Data records:
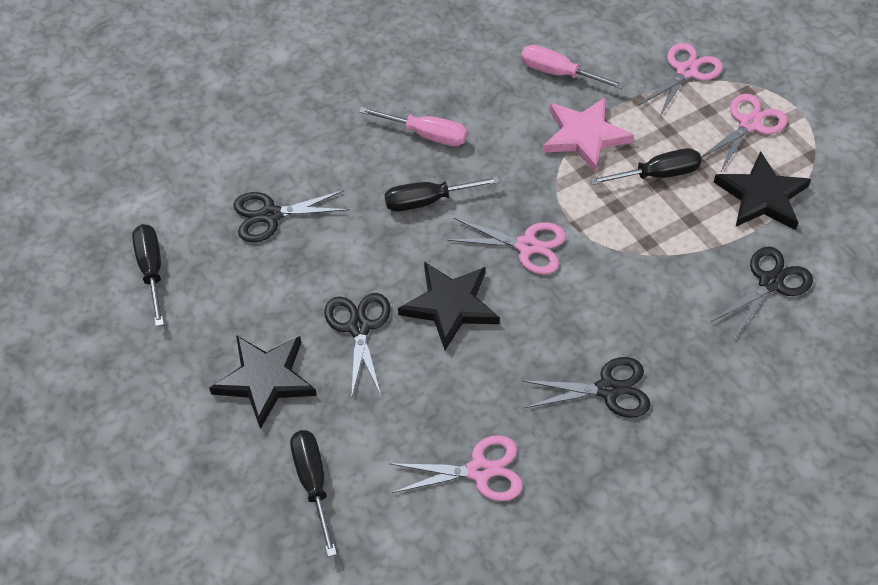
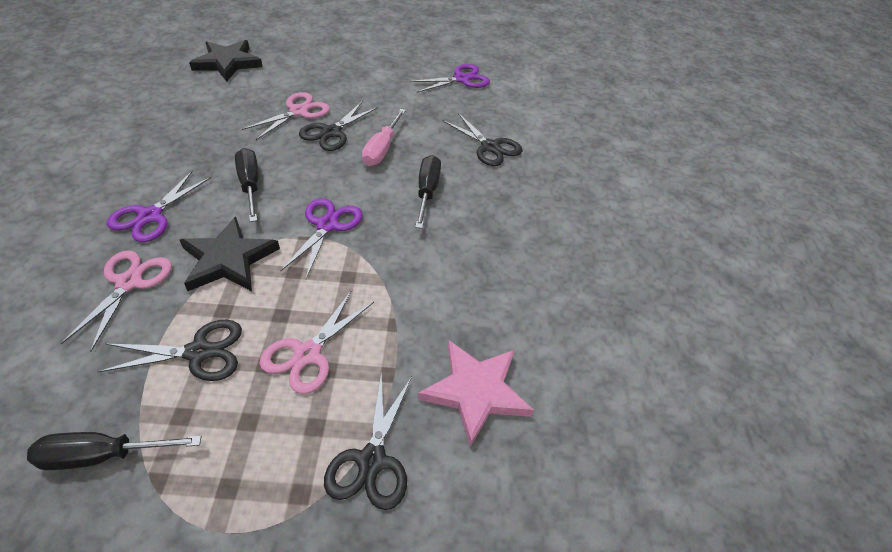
black screwdriver: 4 -> 3
black star: 3 -> 2
pink scissors: 4 -> 3
pink screwdriver: 2 -> 1
purple scissors: 0 -> 3

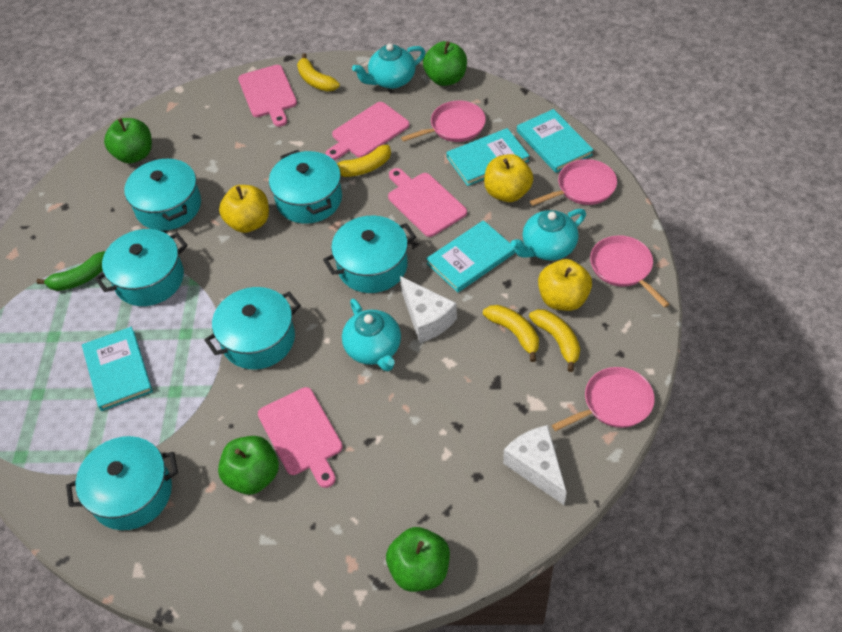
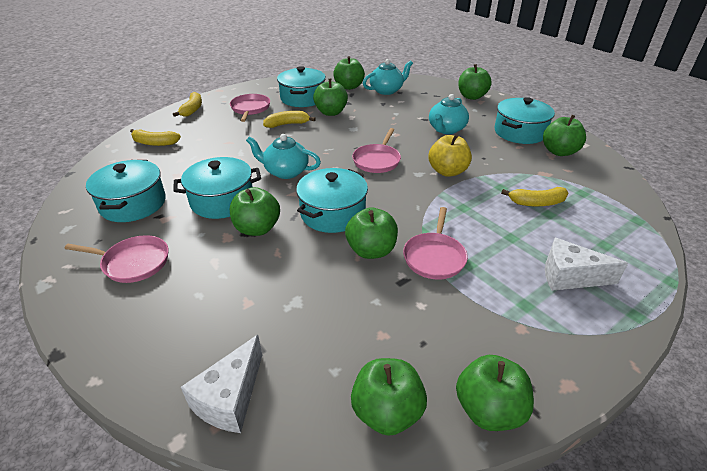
green apple: 4 -> 8
green banana: 1 -> 0
pink cutting board: 4 -> 0
turquoise book: 4 -> 0
turquoise pot: 6 -> 5
yellow apple: 3 -> 1

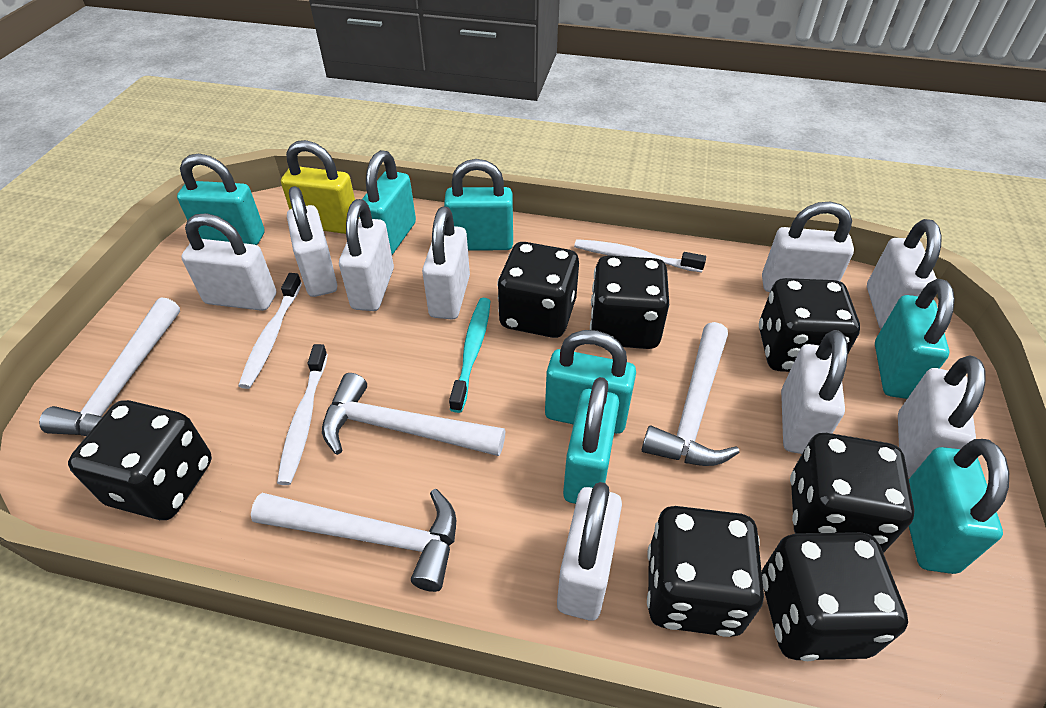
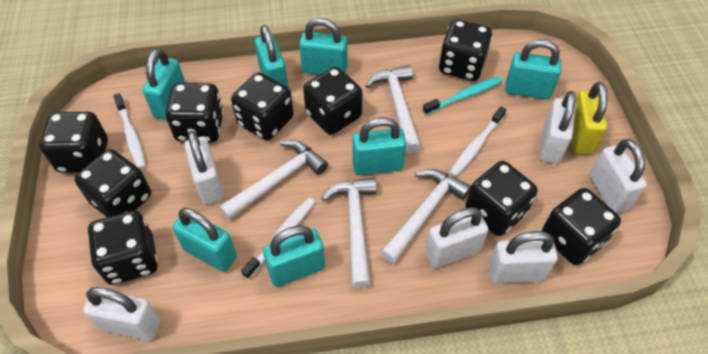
black dice: 7 -> 9
white padlock: 9 -> 6

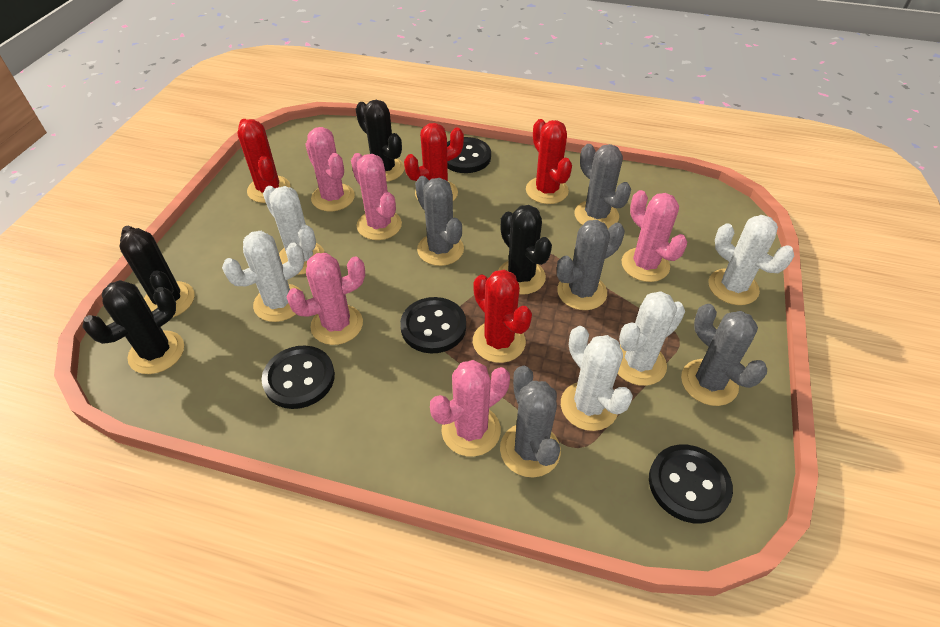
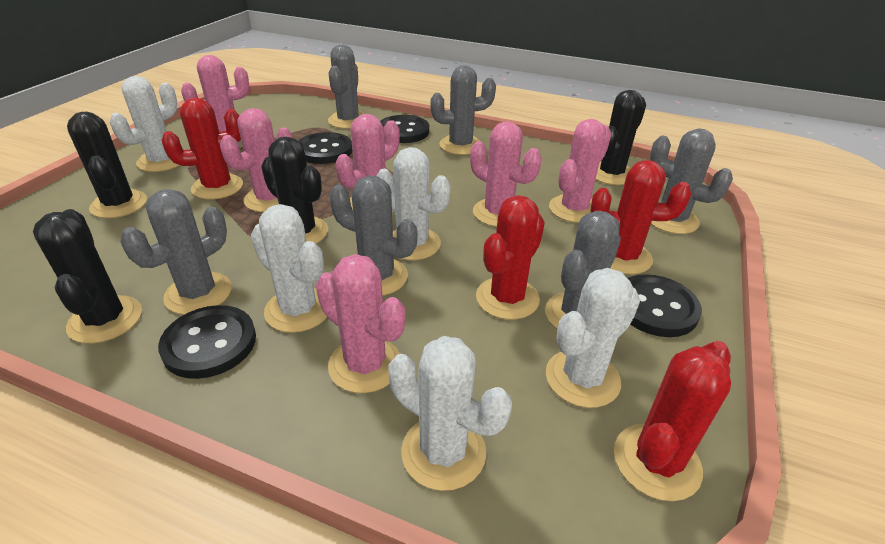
grey cactus: 5 -> 6
pink cactus: 5 -> 6

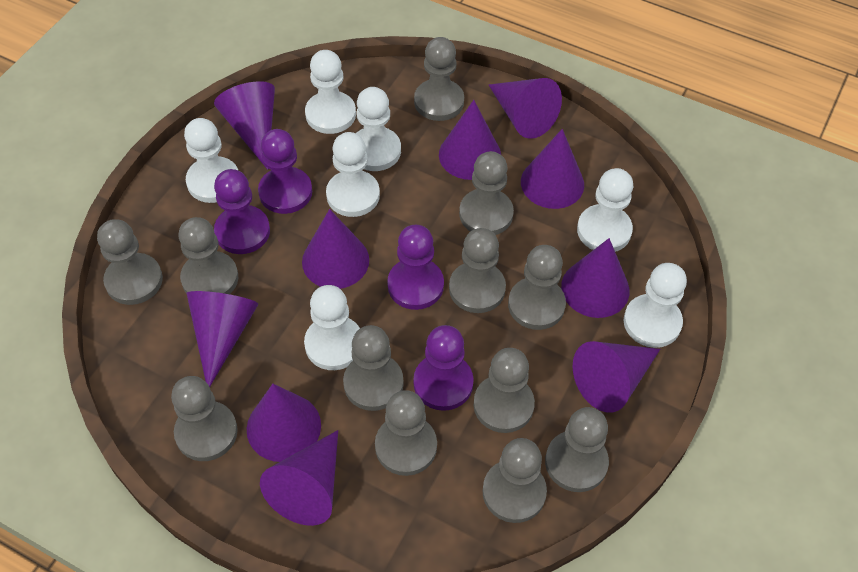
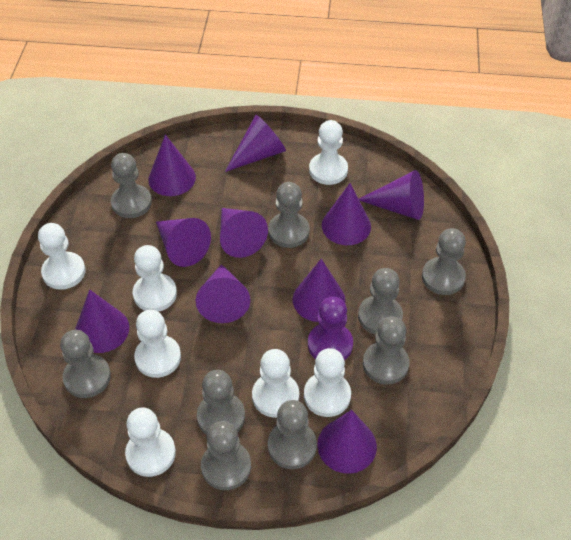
grey pawn: 12 -> 9
purple pawn: 4 -> 1

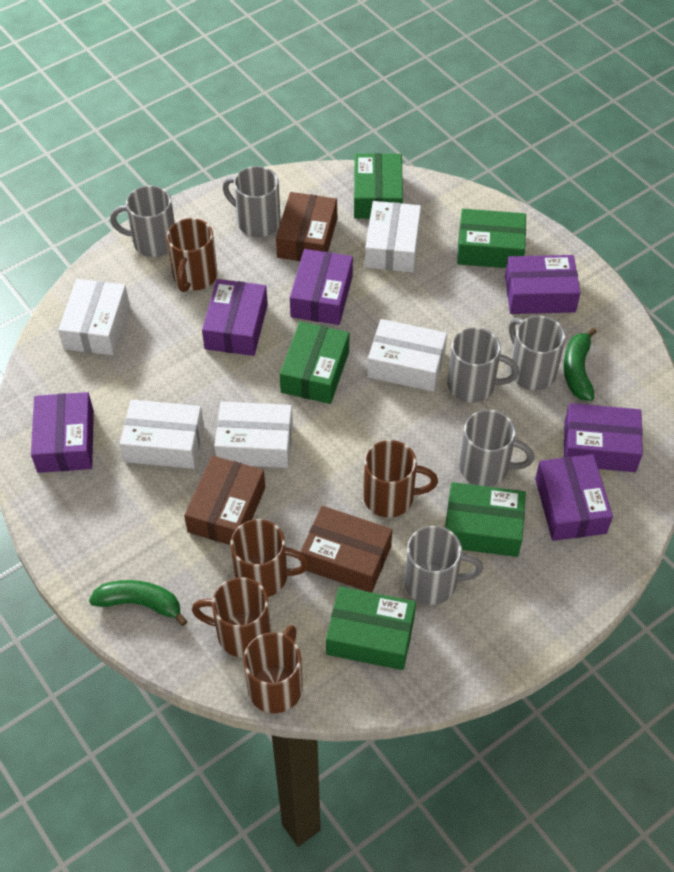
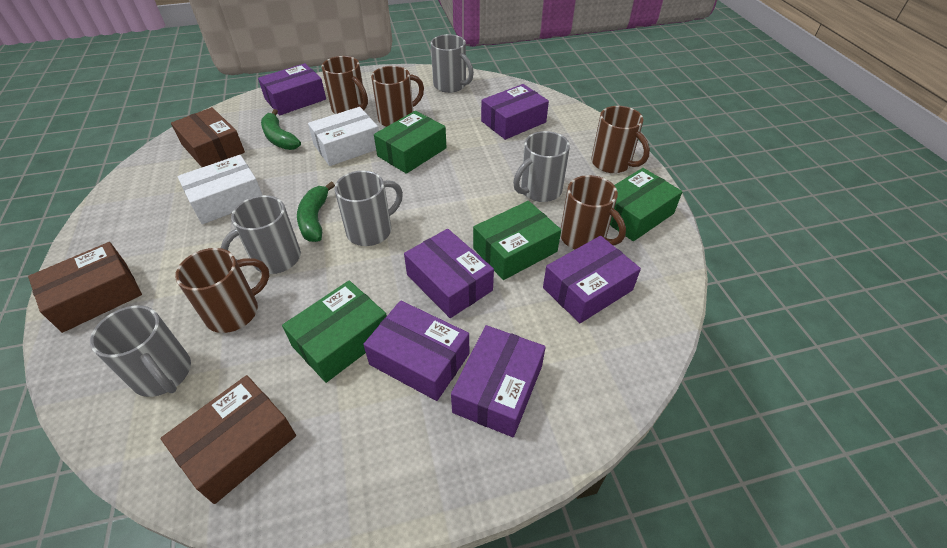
green box: 5 -> 4
grey mug: 6 -> 5
white box: 5 -> 2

Your assignment:
Word for word, retype the lines from the one that contains "grey cactus: 5 -> 6" through the final line of the data, both ends included, excluding pictures.

Task output:
grey cactus: 5 -> 6
pink cactus: 5 -> 6

grey pawn: 12 -> 9
purple pawn: 4 -> 1

green box: 5 -> 4
grey mug: 6 -> 5
white box: 5 -> 2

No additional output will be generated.